• **Required action**: Scan the entries below for "degrees" and copy each line that holds it.

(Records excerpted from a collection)
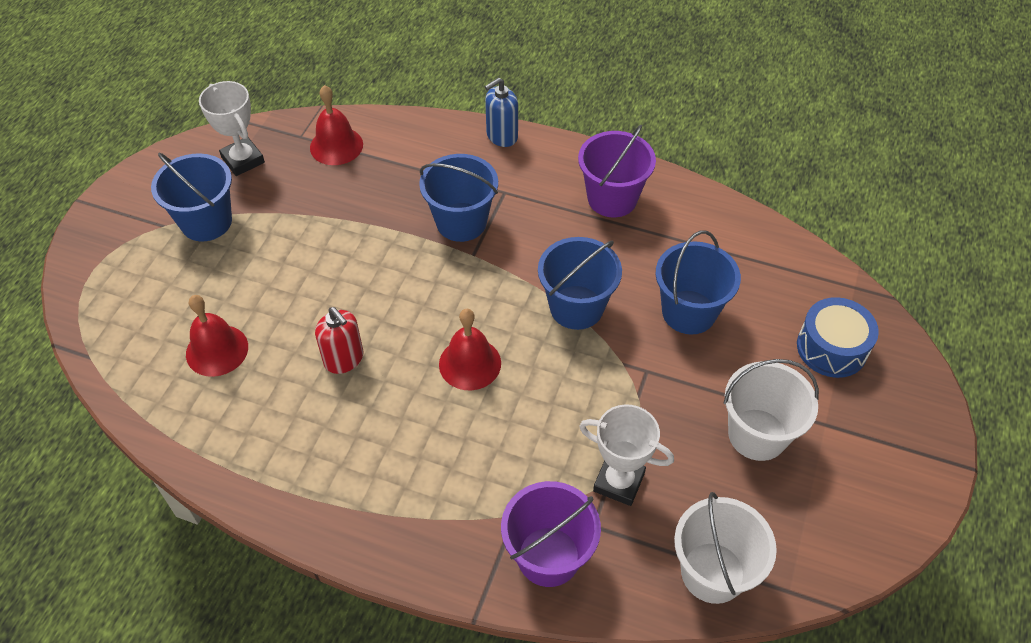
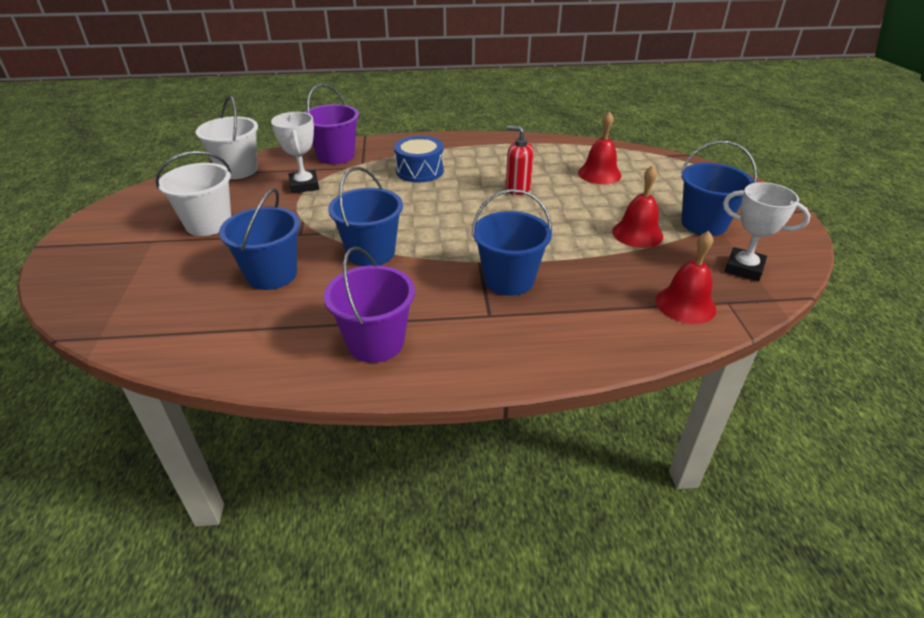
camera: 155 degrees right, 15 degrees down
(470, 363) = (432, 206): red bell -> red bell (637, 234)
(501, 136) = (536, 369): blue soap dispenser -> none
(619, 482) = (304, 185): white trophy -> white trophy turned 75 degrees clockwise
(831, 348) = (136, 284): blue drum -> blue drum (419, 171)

• **Response area**:
camera: 155 degrees right, 15 degrees down
(619, 482) = (304, 185): white trophy -> white trophy turned 75 degrees clockwise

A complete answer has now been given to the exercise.